(DATA LISTING Opens)

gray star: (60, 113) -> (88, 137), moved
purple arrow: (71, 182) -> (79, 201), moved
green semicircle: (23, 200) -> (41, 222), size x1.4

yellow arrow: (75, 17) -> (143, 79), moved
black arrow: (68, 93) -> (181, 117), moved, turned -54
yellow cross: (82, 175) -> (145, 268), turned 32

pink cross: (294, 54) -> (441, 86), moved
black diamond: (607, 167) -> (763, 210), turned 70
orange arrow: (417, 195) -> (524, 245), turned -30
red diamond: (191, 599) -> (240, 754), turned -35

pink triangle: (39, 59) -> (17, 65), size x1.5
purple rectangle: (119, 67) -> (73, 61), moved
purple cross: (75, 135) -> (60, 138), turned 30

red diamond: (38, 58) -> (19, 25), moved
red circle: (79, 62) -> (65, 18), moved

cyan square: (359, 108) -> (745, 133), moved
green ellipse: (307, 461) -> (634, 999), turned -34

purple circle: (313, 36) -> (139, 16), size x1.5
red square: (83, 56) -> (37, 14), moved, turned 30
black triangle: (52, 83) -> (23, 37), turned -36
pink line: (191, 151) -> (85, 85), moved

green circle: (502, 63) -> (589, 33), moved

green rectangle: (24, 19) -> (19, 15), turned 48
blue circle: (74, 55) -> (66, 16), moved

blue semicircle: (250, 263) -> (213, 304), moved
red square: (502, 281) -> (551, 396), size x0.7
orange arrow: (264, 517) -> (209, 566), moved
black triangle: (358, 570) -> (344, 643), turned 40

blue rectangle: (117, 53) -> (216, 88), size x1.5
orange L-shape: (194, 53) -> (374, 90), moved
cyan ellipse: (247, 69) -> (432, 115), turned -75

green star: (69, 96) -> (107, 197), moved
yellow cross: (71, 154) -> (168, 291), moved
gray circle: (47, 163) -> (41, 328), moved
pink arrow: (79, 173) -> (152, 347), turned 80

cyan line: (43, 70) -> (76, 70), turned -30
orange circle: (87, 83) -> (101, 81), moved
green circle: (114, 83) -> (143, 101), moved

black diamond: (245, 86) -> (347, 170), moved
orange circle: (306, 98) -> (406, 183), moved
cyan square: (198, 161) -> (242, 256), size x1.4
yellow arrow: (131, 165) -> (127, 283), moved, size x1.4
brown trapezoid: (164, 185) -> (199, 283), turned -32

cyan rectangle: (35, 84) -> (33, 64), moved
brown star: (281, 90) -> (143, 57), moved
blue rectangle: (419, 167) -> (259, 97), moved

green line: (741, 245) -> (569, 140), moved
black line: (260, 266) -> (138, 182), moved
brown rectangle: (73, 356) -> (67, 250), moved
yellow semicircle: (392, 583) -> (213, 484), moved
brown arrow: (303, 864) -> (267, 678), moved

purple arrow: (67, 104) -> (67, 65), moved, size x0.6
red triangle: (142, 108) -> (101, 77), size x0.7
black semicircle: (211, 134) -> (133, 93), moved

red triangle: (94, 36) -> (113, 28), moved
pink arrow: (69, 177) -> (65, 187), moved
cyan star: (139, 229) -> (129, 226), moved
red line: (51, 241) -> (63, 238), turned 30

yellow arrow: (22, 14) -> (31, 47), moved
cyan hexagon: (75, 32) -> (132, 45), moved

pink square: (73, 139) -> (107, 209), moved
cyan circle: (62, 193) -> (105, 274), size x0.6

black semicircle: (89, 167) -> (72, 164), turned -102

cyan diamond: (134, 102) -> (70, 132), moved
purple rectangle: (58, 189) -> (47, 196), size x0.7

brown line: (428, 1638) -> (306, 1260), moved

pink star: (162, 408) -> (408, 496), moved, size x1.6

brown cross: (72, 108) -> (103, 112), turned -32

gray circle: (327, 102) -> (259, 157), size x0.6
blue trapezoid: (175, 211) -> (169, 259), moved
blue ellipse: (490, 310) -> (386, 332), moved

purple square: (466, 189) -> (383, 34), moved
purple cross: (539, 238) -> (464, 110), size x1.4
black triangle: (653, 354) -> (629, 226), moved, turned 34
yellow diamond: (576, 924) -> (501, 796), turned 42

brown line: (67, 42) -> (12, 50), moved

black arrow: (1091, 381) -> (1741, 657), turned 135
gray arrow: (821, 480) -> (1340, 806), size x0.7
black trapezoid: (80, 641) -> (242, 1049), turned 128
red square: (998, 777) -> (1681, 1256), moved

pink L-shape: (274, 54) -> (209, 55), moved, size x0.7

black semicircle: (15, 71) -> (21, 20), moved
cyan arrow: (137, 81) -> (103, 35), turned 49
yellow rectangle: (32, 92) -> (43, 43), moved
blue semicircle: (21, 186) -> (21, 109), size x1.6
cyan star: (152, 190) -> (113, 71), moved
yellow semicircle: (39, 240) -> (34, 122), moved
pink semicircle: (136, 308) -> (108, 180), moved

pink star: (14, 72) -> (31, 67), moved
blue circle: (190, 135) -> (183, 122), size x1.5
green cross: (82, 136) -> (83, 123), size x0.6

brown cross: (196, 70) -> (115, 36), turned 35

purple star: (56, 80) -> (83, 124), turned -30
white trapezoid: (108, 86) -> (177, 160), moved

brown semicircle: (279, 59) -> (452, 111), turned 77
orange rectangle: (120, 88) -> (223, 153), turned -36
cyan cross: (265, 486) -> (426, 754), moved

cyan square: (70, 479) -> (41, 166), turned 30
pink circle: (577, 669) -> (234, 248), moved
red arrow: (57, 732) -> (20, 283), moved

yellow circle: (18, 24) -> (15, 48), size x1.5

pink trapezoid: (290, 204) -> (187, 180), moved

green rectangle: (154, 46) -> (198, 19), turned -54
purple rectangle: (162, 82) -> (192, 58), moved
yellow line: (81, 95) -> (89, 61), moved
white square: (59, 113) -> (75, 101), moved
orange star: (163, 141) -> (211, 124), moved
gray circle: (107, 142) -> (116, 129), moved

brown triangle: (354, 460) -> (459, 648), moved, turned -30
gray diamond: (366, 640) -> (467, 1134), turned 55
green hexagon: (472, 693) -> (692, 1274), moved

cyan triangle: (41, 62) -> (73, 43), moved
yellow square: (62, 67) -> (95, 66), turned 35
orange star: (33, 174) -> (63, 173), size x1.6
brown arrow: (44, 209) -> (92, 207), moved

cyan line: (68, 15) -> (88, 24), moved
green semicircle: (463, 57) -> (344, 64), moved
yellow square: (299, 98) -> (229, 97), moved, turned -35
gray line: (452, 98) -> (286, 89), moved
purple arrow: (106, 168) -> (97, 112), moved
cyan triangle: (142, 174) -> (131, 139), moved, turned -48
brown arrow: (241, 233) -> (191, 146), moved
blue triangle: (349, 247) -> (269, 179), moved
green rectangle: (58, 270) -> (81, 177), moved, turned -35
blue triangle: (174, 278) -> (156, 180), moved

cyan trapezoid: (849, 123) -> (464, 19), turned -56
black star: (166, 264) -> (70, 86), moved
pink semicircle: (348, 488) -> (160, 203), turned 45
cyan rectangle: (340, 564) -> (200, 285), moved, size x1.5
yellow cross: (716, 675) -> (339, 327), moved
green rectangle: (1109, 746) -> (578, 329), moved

(DATA LISTING Closes)

Only one stretch of the entries above is wanted: the lines from the one containing "orange L-shape: (194, 53) -> (374, 90), moved" through the one containing "brown line: (67, 42) -> (12, 50), moved". Please reproduce it exactly.

orange L-shape: (194, 53) -> (374, 90), moved
cyan ellipse: (247, 69) -> (432, 115), turned -75

green star: (69, 96) -> (107, 197), moved
yellow cross: (71, 154) -> (168, 291), moved
gray circle: (47, 163) -> (41, 328), moved
pink arrow: (79, 173) -> (152, 347), turned 80

cyan line: (43, 70) -> (76, 70), turned -30
orange circle: (87, 83) -> (101, 81), moved
green circle: (114, 83) -> (143, 101), moved

black diamond: (245, 86) -> (347, 170), moved
orange circle: (306, 98) -> (406, 183), moved
cyan square: (198, 161) -> (242, 256), size x1.4
yellow arrow: (131, 165) -> (127, 283), moved, size x1.4
brown trapezoid: (164, 185) -> (199, 283), turned -32

cyan rectangle: (35, 84) -> (33, 64), moved
brown star: (281, 90) -> (143, 57), moved
blue rectangle: (419, 167) -> (259, 97), moved

green line: (741, 245) -> (569, 140), moved
black line: (260, 266) -> (138, 182), moved
brown rectangle: (73, 356) -> (67, 250), moved
yellow semicircle: (392, 583) -> (213, 484), moved
brown arrow: (303, 864) -> (267, 678), moved

purple arrow: (67, 104) -> (67, 65), moved, size x0.6
red triangle: (142, 108) -> (101, 77), size x0.7
black semicircle: (211, 134) -> (133, 93), moved

red triangle: (94, 36) -> (113, 28), moved
pink arrow: (69, 177) -> (65, 187), moved
cyan star: (139, 229) -> (129, 226), moved
red line: (51, 241) -> (63, 238), turned 30

yellow arrow: (22, 14) -> (31, 47), moved
cyan hexagon: (75, 32) -> (132, 45), moved

pink square: (73, 139) -> (107, 209), moved
cyan circle: (62, 193) -> (105, 274), size x0.6

black semicircle: (89, 167) -> (72, 164), turned -102

cyan diamond: (134, 102) -> (70, 132), moved
purple rectangle: (58, 189) -> (47, 196), size x0.7

brown line: (428, 1638) -> (306, 1260), moved

pink star: (162, 408) -> (408, 496), moved, size x1.6

brown cross: (72, 108) -> (103, 112), turned -32

gray circle: (327, 102) -> (259, 157), size x0.6
blue trapezoid: (175, 211) -> (169, 259), moved
blue ellipse: (490, 310) -> (386, 332), moved

purple square: (466, 189) -> (383, 34), moved
purple cross: (539, 238) -> (464, 110), size x1.4
black triangle: (653, 354) -> (629, 226), moved, turned 34
yellow diamond: (576, 924) -> (501, 796), turned 42

brown line: (67, 42) -> (12, 50), moved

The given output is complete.